GIVEN INFORMATION:
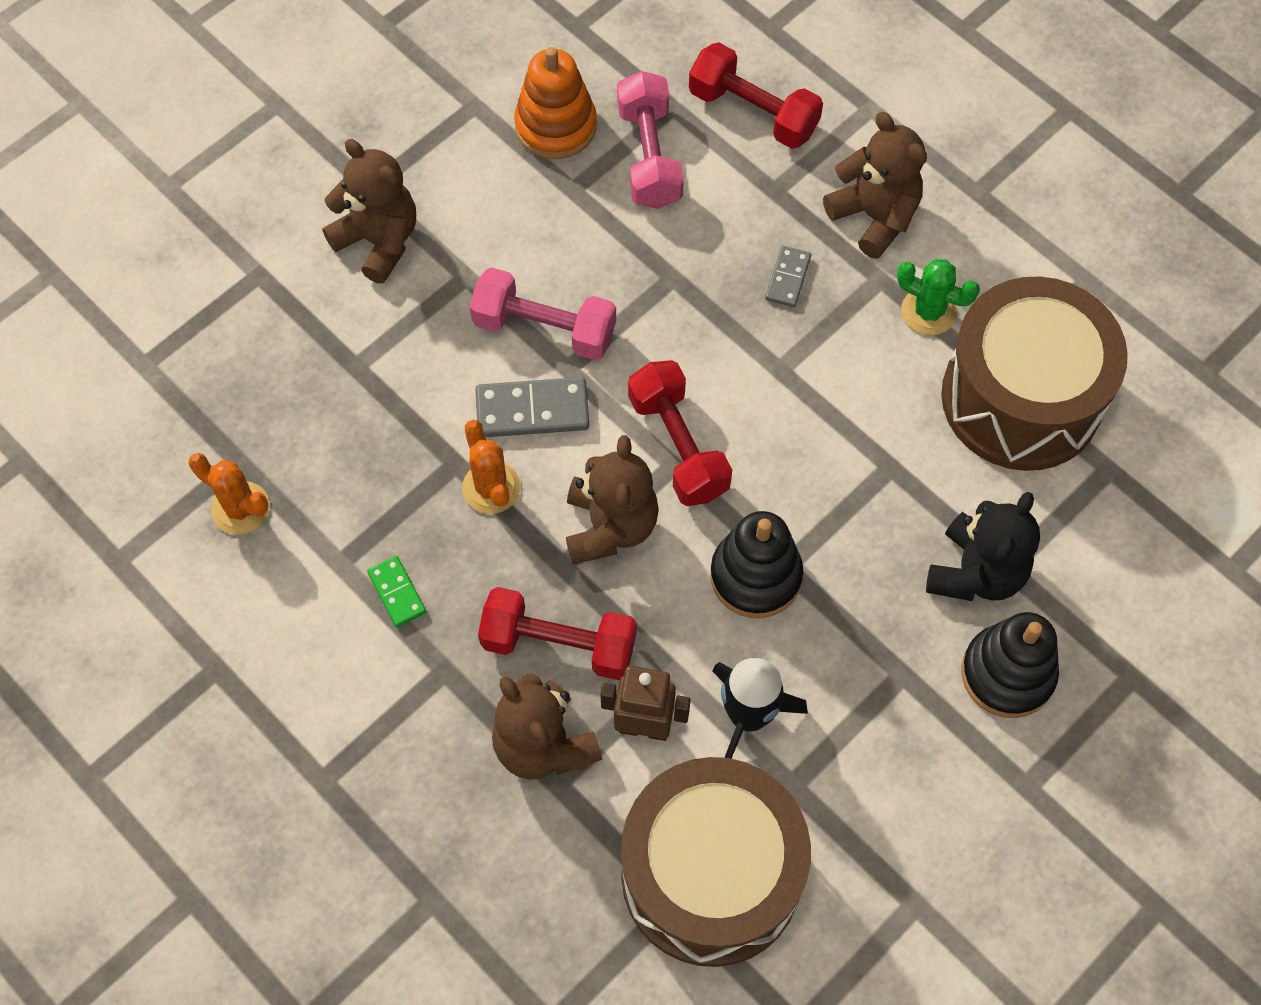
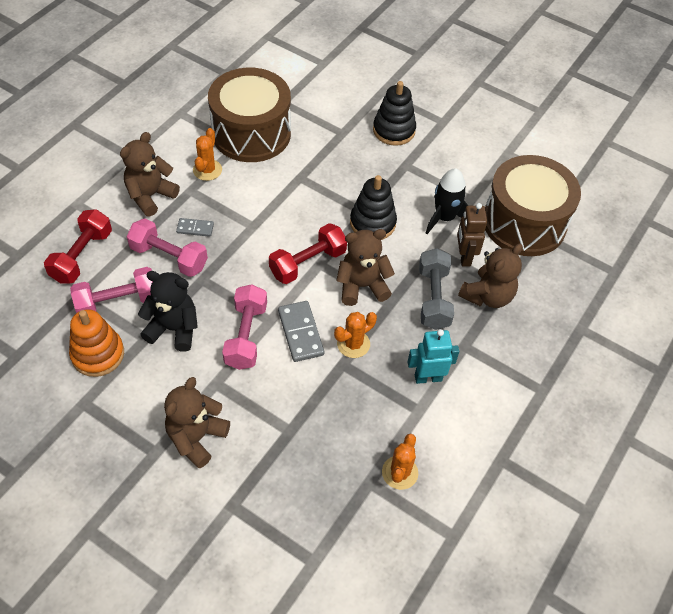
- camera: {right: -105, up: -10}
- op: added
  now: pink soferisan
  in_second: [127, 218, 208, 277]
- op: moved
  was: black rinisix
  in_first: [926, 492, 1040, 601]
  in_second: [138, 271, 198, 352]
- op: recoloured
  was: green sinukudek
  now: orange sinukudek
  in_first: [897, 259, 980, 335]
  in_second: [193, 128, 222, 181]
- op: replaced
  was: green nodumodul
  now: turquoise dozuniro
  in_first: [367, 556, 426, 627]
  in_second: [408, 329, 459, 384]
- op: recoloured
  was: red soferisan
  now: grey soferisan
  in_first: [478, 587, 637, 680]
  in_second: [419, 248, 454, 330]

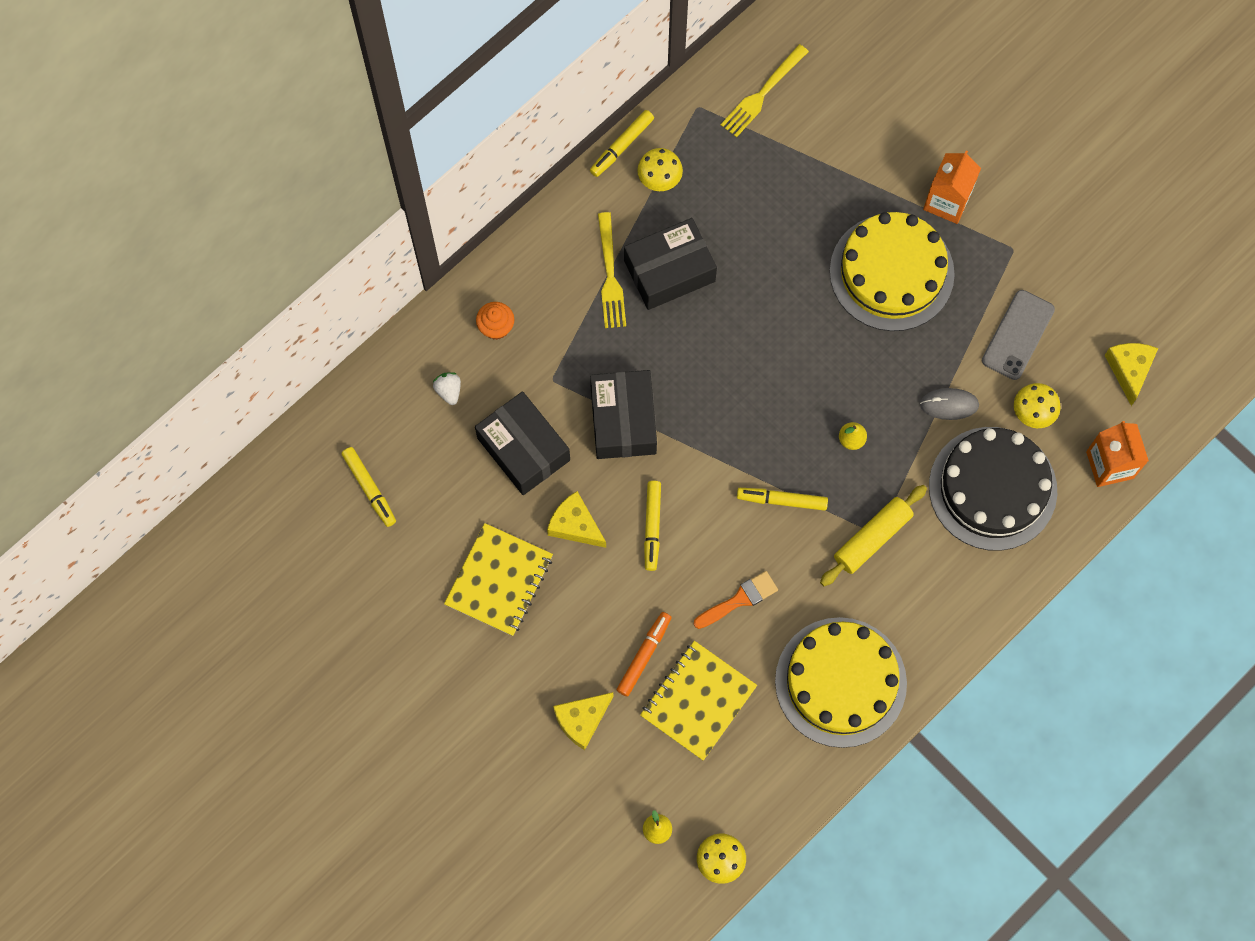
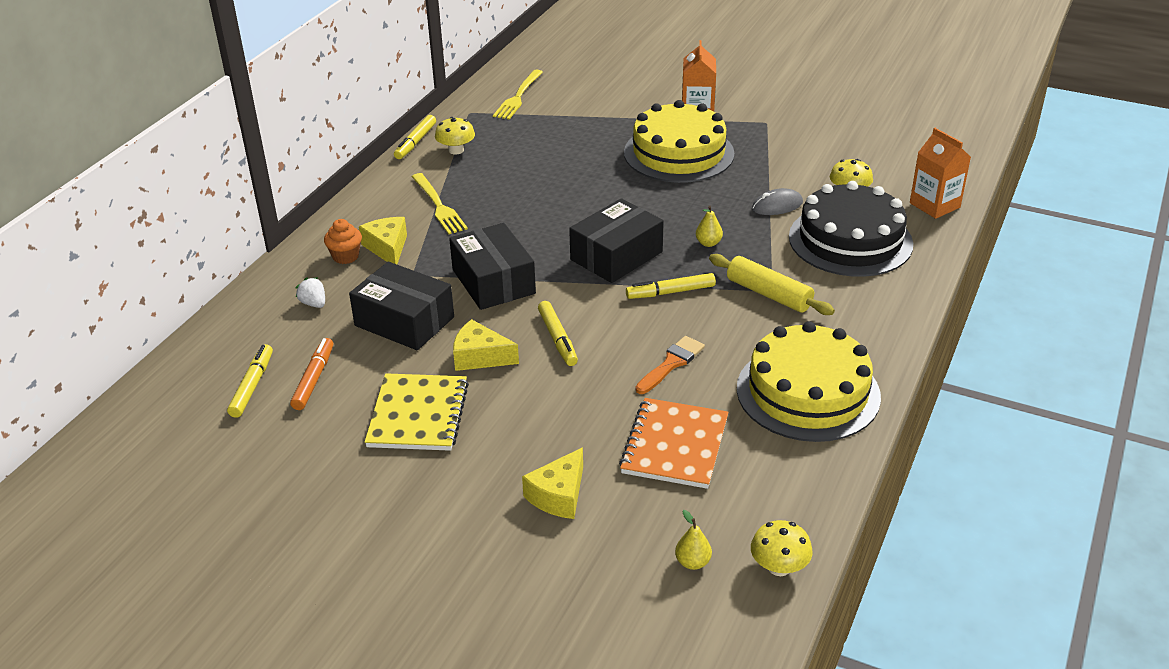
- camera: {right: -20, up: -35}
- op: turned
  was: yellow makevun
  in_first: [342, 447, 396, 527]
  in_second: [227, 344, 273, 418]
  clockwise: -120
- op: moved
  was: orange makevun
  in_first: [617, 612, 672, 697]
  in_second: [290, 338, 333, 410]
- op: moved
  was: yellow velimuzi
  in_first: [1105, 343, 1158, 406]
  in_second: [359, 217, 407, 264]
- op: moved
  was: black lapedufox
  in_first: [624, 218, 717, 310]
  in_second: [569, 198, 664, 283]
- op: recoloured
  was: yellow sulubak
  now: orange sulubak
  in_first: [640, 641, 757, 761]
  in_second: [619, 398, 729, 489]
- op: turned
  was:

ASSIGNED TASK: Omit the pictures, then output every record exactly as given.

EXPECTED OUTPUT:
- camera: {right: -105, up: -10}
- op: added
  now: pink soferisan
  in_second: [127, 218, 208, 277]
- op: moved
  was: black rinisix
  in_first: [926, 492, 1040, 601]
  in_second: [138, 271, 198, 352]
- op: recoloured
  was: green sinukudek
  now: orange sinukudek
  in_first: [897, 259, 980, 335]
  in_second: [193, 128, 222, 181]
- op: replaced
  was: green nodumodul
  now: turquoise dozuniro
  in_first: [367, 556, 426, 627]
  in_second: [408, 329, 459, 384]
- op: recoloured
  was: red soferisan
  now: grey soferisan
  in_first: [478, 587, 637, 680]
  in_second: [419, 248, 454, 330]

- camera: {right: -20, up: -35}
- op: turned
  was: yellow makevun
  in_first: [342, 447, 396, 527]
  in_second: [227, 344, 273, 418]
  clockwise: -120
- op: moved
  was: orange makevun
  in_first: [617, 612, 672, 697]
  in_second: [290, 338, 333, 410]
- op: moved
  was: yellow velimuzi
  in_first: [1105, 343, 1158, 406]
  in_second: [359, 217, 407, 264]
- op: moved
  was: black lapedufox
  in_first: [624, 218, 717, 310]
  in_second: [569, 198, 664, 283]
- op: recoloured
  was: yellow sulubak
  now: orange sulubak
  in_first: [640, 641, 757, 761]
  in_second: [619, 398, 729, 489]
- op: turned
  was:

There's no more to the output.